» Required work
Write out the entries verbatim and leave the images out of the copy.

» Extracted data
- Opening Delimiter -

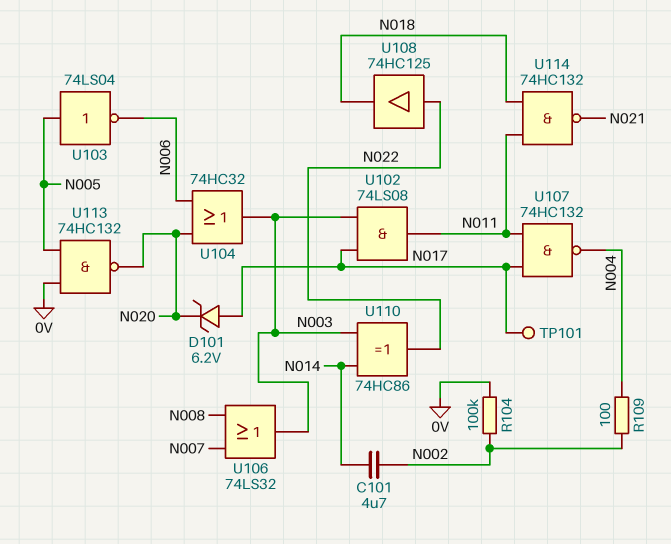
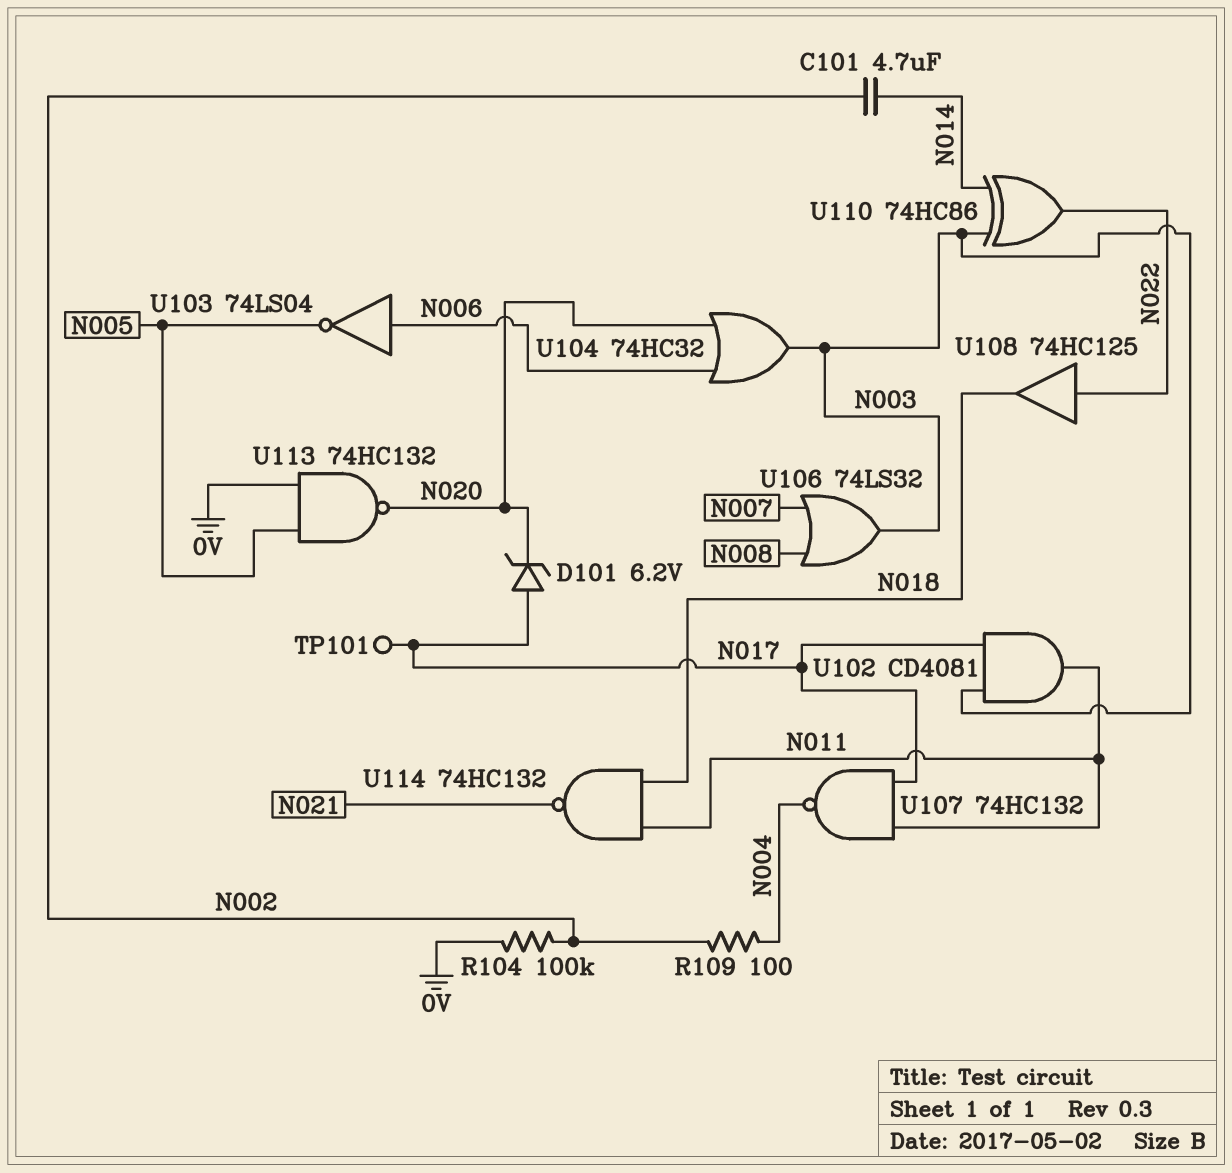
U102: AND 74LS08 (in N003, in N017, out N011) -> AND CD4081 (in N003, in N017, out N011)
U103: NOT 74LS04 (in N005, out N006) -> NOT 74LS04 (in N006, out N005)

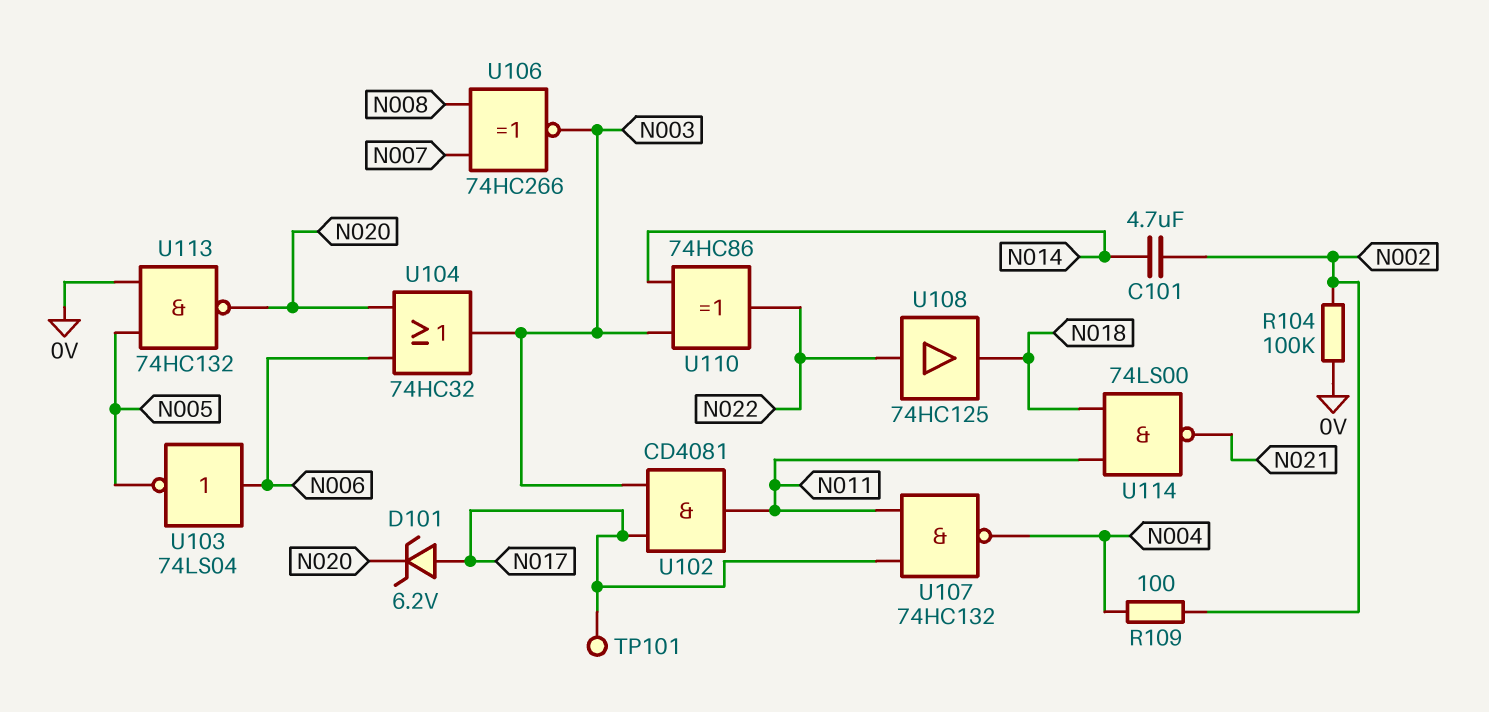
U106: OR 74LS32 (in N007, in N008, out N003) -> XNOR 74HC266 (in N007, in N008, out N003)
U114: NAND 74HC132 (in N011, in N018, out N021) -> NAND 74LS00 (in N011, in N018, out N021)

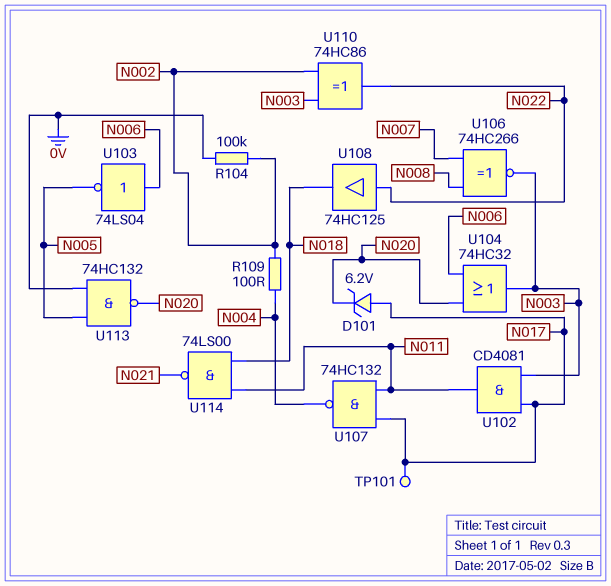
C101: 4.7uF (N002, N014) -> none
U110: XOR 74HC86 (in N003, in N014, out N022) -> XOR 74HC86 (in N002, in N003, out N022)

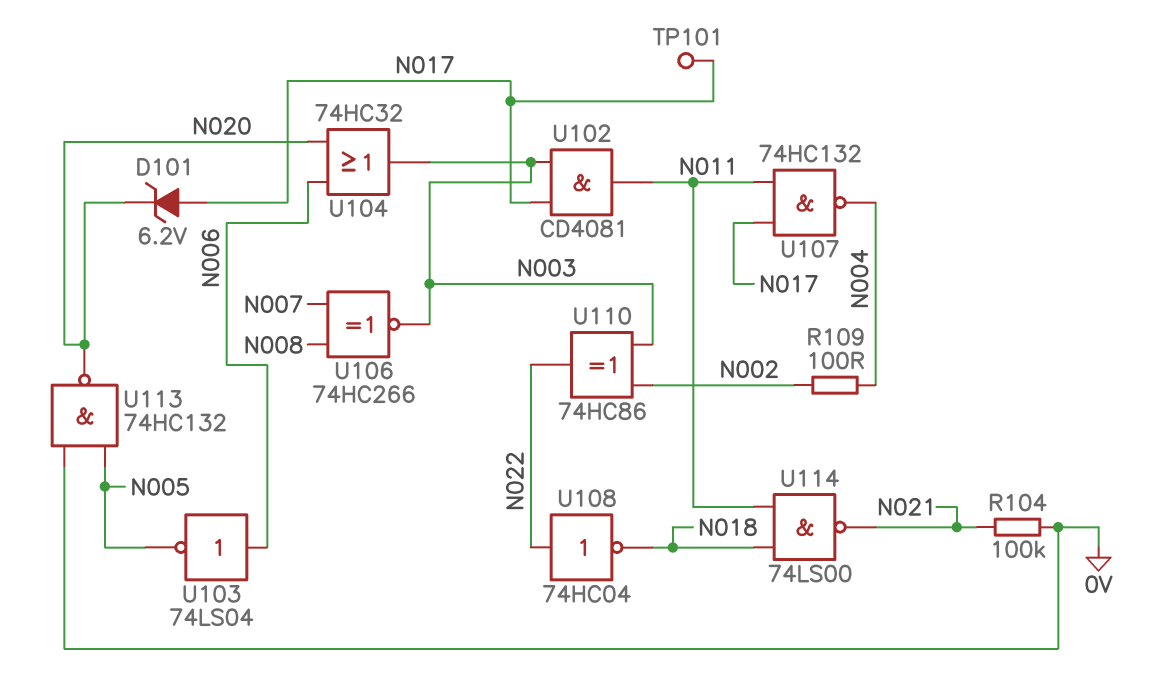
R104: 100k (0V, N002) -> 100k (0V, N021)
U108: buffer 74HC125 (in N022, out N018) -> NOT 74HC04 (in N022, out N018)

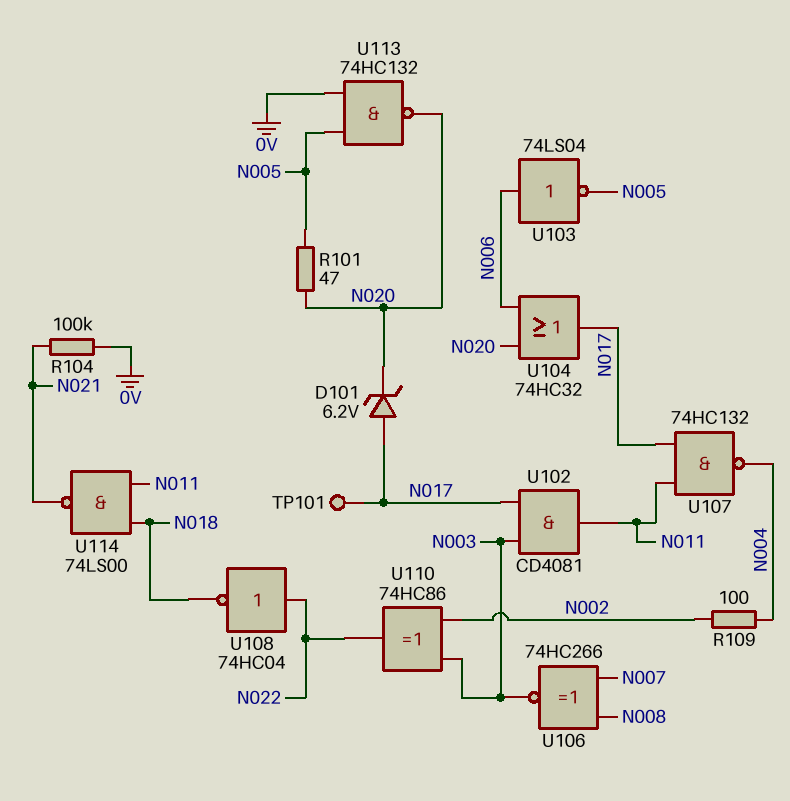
R101: none -> 47 (N005, N020)
U104: OR 74HC32 (in N006, in N020, out N003) -> OR 74HC32 (in N006, in N020, out N017)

- Closing Delimiter -

» Answer to this problem
U102: AND 74LS08 (in N003, in N017, out N011) -> AND CD4081 (in N003, in N017, out N011)
U103: NOT 74LS04 (in N005, out N006) -> NOT 74LS04 (in N006, out N005)

U106: OR 74LS32 (in N007, in N008, out N003) -> XNOR 74HC266 (in N007, in N008, out N003)
U114: NAND 74HC132 (in N011, in N018, out N021) -> NAND 74LS00 (in N011, in N018, out N021)

C101: 4.7uF (N002, N014) -> none
U110: XOR 74HC86 (in N003, in N014, out N022) -> XOR 74HC86 (in N002, in N003, out N022)

R104: 100k (0V, N002) -> 100k (0V, N021)
U108: buffer 74HC125 (in N022, out N018) -> NOT 74HC04 (in N022, out N018)

R101: none -> 47 (N005, N020)
U104: OR 74HC32 (in N006, in N020, out N003) -> OR 74HC32 (in N006, in N020, out N017)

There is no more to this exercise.